▶ YOUR TASK
From the data below, please reproduce exactly everything from the line that contains "new: red scissors [327, 186, 140, 42]" down to the line that contains "shifted: yellow book", with both ends included.

▶ RECORDED INFORMATION
• • •

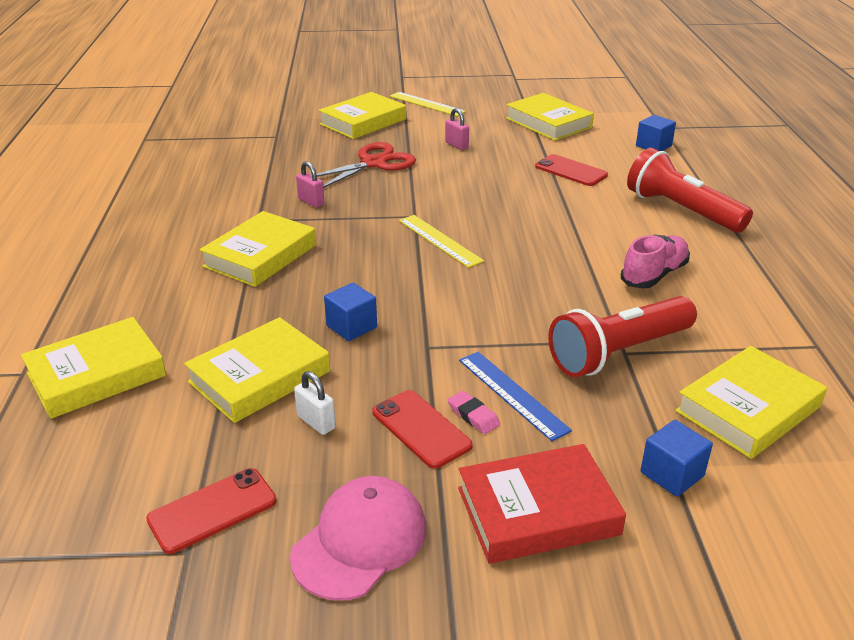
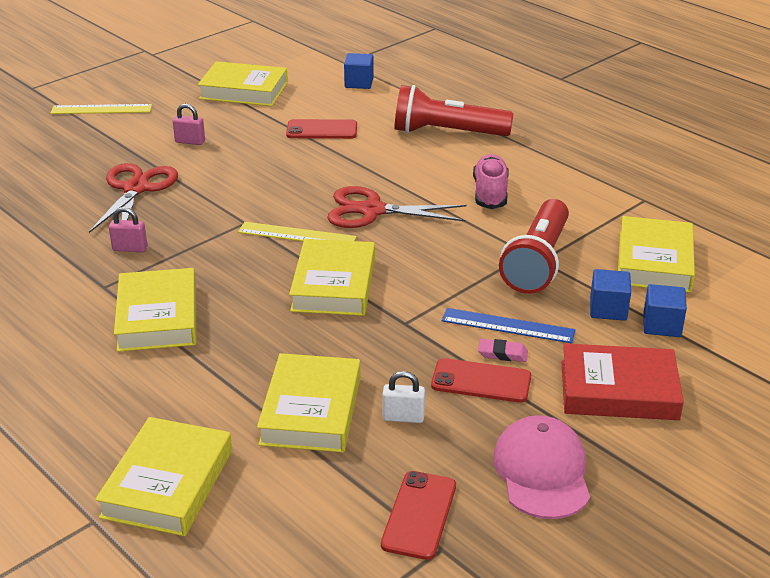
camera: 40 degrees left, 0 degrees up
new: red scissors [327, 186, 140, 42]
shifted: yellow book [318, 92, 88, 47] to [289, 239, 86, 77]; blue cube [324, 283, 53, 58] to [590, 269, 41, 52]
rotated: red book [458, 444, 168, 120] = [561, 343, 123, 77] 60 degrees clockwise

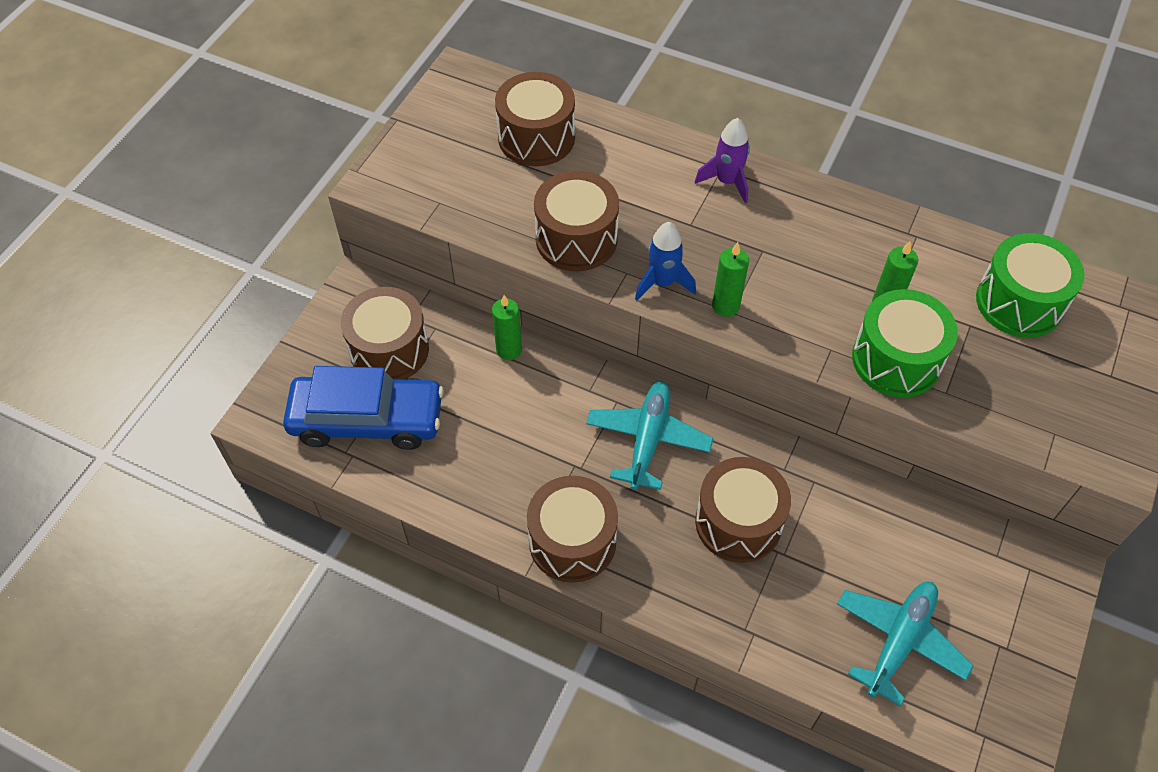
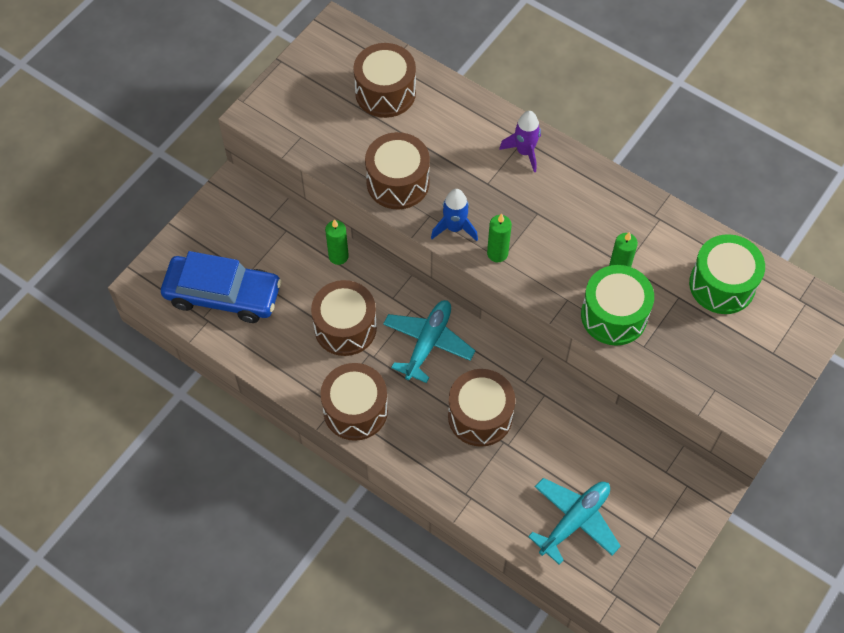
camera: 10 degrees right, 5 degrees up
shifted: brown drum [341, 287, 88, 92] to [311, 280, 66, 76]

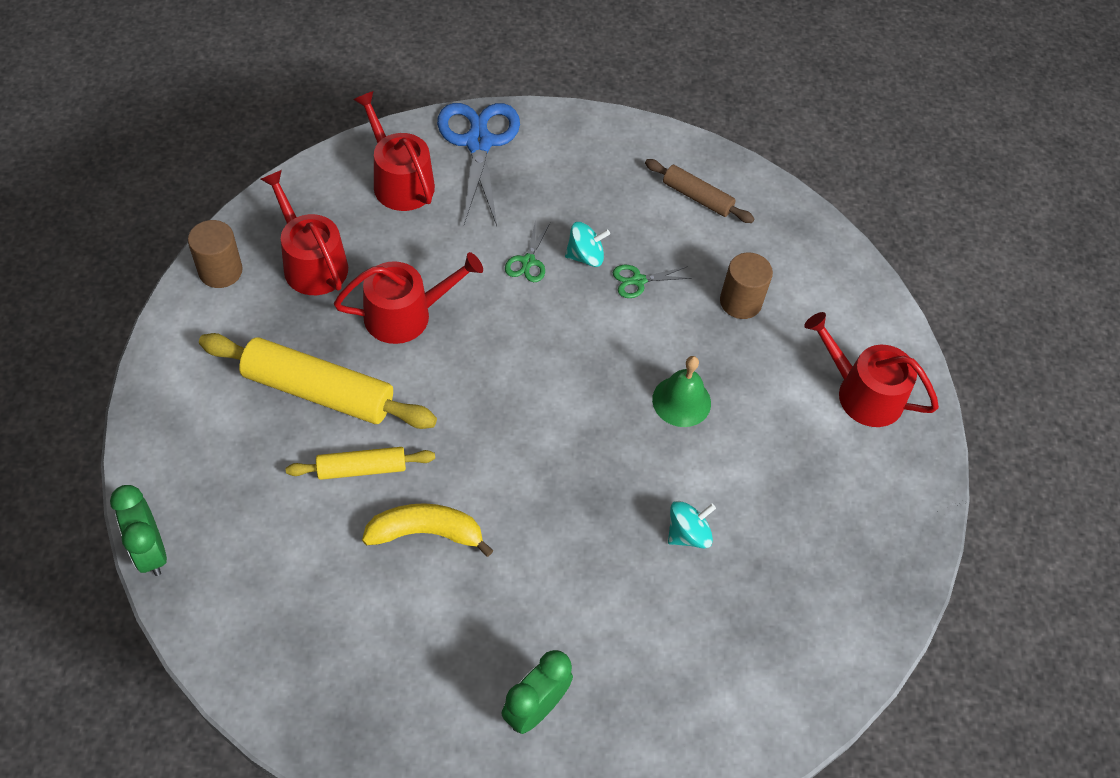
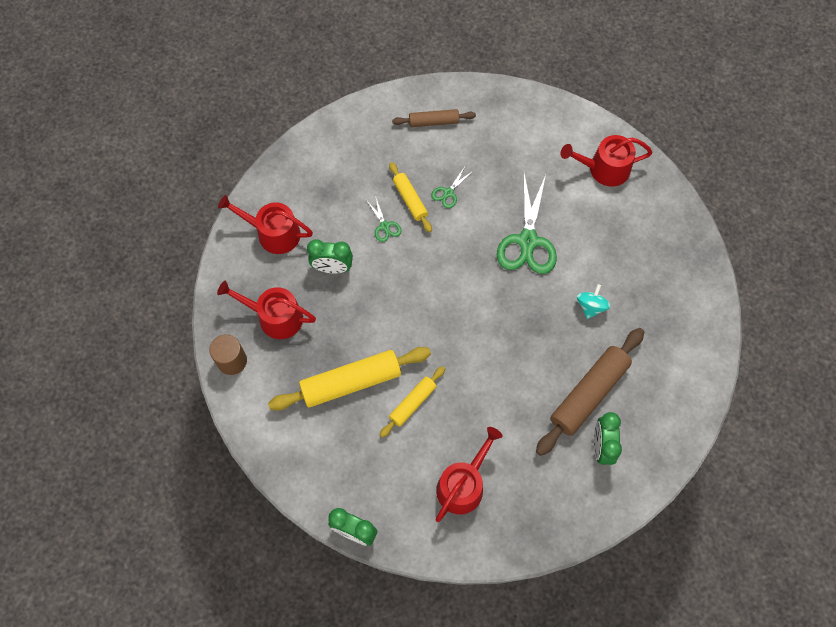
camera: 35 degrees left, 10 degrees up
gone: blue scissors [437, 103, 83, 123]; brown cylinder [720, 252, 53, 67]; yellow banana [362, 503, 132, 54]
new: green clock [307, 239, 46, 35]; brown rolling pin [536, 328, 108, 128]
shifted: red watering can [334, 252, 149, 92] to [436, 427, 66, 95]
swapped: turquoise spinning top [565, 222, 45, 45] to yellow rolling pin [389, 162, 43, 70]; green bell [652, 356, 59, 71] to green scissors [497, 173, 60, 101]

• • •

▶ FINAL ANSWER
new: red scissors [327, 186, 140, 42]
shifted: yellow book [318, 92, 88, 47] to [289, 239, 86, 77]; blue cube [324, 283, 53, 58] to [590, 269, 41, 52]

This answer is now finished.